## ABOUT THIS TASK
Please copy exactly the part of the records below that opens with the line containing "U1 pin PB2: NET8 -> none" and closes with the line containing "V3: 1.8V (plus", leaving out any pictures.

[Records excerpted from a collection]

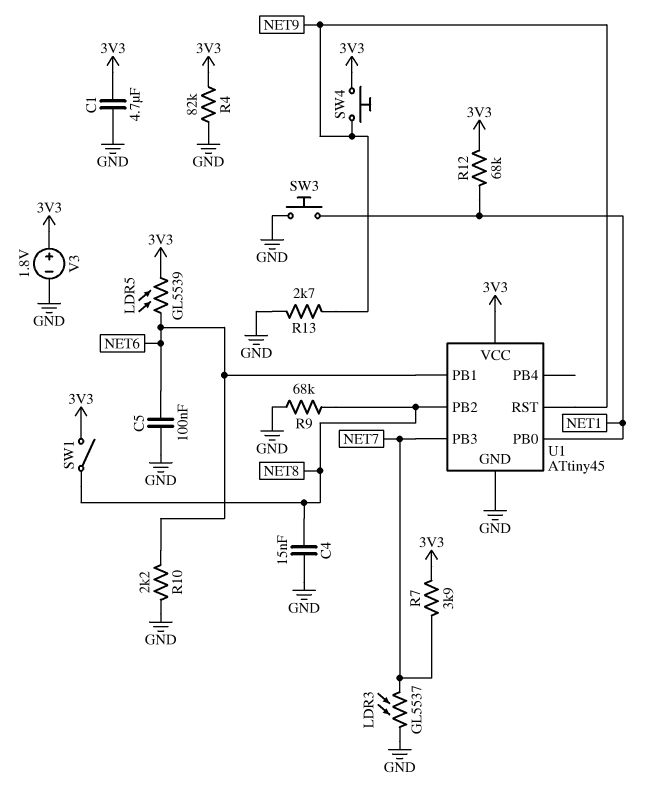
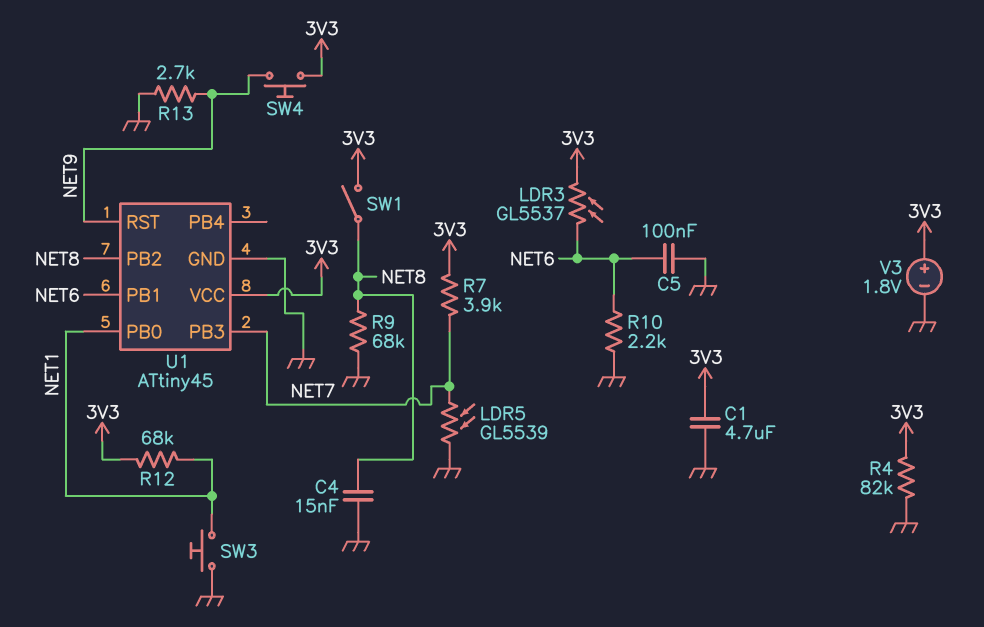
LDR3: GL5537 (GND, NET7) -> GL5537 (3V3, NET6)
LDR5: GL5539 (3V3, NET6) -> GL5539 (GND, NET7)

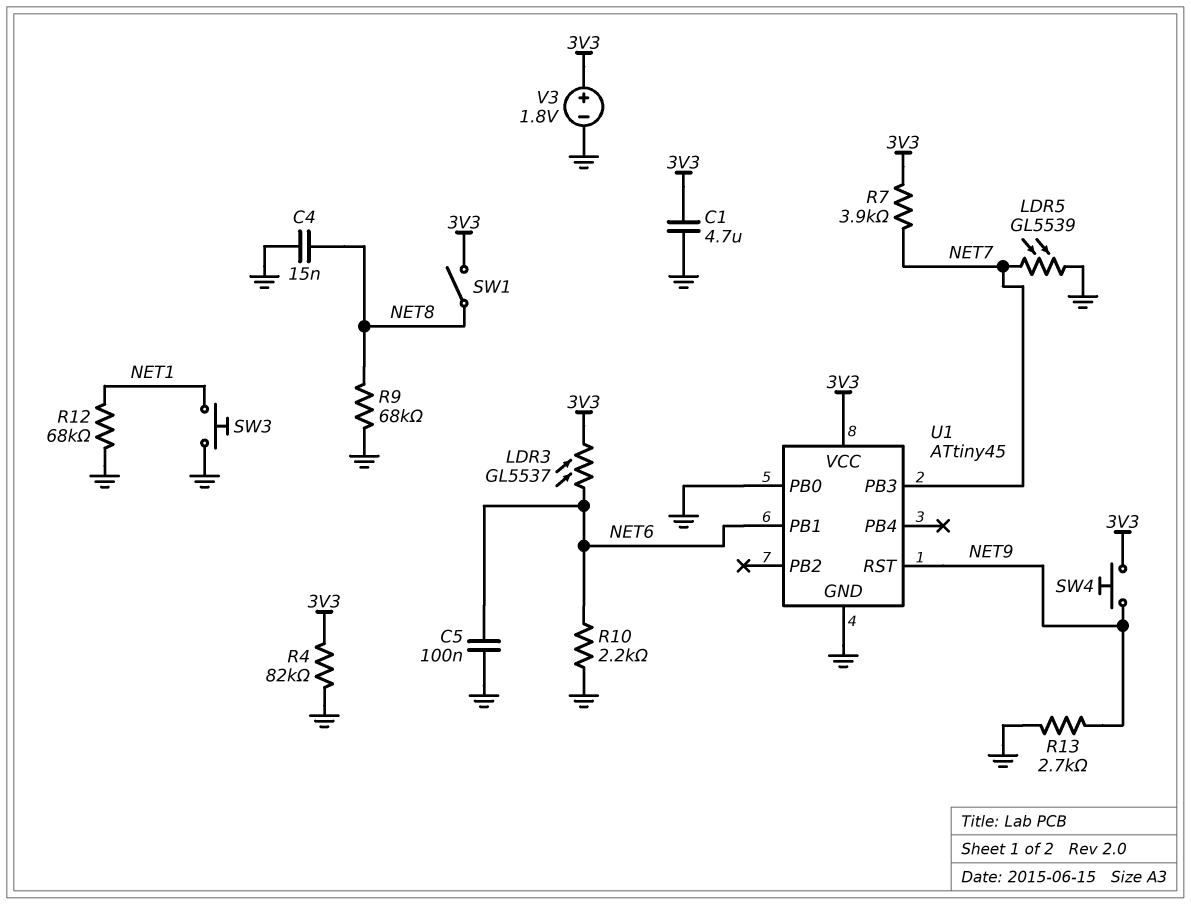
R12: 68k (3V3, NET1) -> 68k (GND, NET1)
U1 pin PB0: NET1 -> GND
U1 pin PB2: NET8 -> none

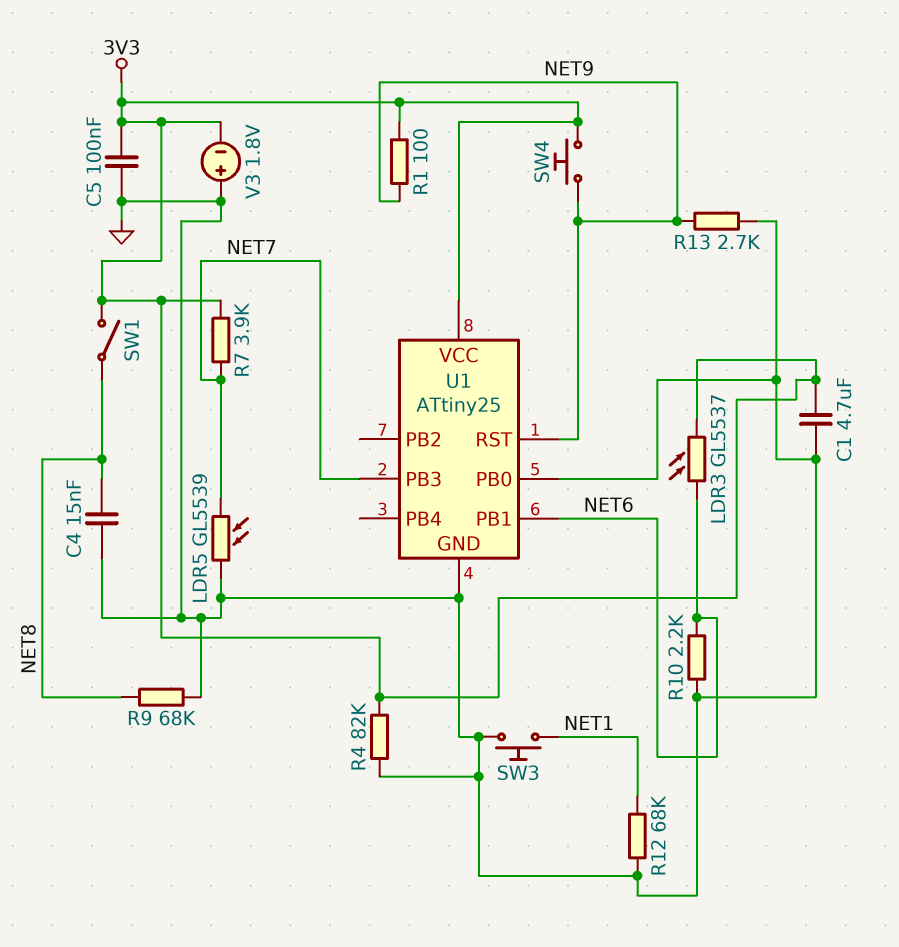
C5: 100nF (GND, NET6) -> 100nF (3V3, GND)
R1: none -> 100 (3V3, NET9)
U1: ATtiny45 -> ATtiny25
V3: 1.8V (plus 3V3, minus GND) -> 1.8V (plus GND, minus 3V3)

--

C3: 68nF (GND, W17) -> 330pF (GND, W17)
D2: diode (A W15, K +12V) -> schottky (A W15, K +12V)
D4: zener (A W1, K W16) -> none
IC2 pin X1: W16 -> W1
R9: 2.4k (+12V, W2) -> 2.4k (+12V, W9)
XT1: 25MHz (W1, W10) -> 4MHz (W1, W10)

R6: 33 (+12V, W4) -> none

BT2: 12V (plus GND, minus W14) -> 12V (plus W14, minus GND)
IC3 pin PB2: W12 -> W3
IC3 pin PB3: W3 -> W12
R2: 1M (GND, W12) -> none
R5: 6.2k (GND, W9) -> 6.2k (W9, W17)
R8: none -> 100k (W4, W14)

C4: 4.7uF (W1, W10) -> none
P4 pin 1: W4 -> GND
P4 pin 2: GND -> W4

## ANSWER TO THE EXERCISE
U1 pin PB2: NET8 -> none

C5: 100nF (GND, NET6) -> 100nF (3V3, GND)
R1: none -> 100 (3V3, NET9)
U1: ATtiny45 -> ATtiny25
V3: 1.8V (plus 3V3, minus GND) -> 1.8V (plus GND, minus 3V3)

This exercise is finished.